The problem:
Beginning with the line below that contains "purple notebook: 7 -> 5" and ending with the line that contains "green camera: 4 -> 2", copy every line exactly. Copy nothing else.

[Object state comparisons]

■ ■ ■

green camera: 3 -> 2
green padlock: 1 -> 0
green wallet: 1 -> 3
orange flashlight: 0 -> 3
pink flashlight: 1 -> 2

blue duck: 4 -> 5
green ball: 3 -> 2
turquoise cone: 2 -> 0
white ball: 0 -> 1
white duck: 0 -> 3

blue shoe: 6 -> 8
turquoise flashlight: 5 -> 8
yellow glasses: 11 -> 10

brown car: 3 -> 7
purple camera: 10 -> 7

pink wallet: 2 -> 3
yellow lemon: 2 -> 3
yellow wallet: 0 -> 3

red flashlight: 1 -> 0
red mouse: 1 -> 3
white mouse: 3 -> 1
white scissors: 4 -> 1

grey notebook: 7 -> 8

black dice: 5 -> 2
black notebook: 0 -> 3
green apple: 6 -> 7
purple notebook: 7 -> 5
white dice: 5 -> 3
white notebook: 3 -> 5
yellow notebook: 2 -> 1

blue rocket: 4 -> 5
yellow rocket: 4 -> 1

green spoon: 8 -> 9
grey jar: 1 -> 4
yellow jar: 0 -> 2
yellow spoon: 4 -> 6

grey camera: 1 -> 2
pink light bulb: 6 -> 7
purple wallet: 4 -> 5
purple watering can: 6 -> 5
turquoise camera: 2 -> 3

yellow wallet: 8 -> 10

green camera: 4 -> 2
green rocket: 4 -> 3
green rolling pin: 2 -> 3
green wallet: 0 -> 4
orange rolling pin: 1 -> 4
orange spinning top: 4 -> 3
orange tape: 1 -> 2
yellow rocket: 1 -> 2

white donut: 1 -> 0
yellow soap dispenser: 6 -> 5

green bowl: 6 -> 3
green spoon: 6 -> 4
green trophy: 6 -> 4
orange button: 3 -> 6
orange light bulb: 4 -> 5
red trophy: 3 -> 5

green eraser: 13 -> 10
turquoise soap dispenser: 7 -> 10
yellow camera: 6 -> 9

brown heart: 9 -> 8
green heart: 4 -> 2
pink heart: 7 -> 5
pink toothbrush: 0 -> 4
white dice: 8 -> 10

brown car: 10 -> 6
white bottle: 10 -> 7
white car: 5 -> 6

■ ■ ■

Exercise answer:
purple notebook: 7 -> 5
white dice: 5 -> 3
white notebook: 3 -> 5
yellow notebook: 2 -> 1

blue rocket: 4 -> 5
yellow rocket: 4 -> 1

green spoon: 8 -> 9
grey jar: 1 -> 4
yellow jar: 0 -> 2
yellow spoon: 4 -> 6

grey camera: 1 -> 2
pink light bulb: 6 -> 7
purple wallet: 4 -> 5
purple watering can: 6 -> 5
turquoise camera: 2 -> 3

yellow wallet: 8 -> 10

green camera: 4 -> 2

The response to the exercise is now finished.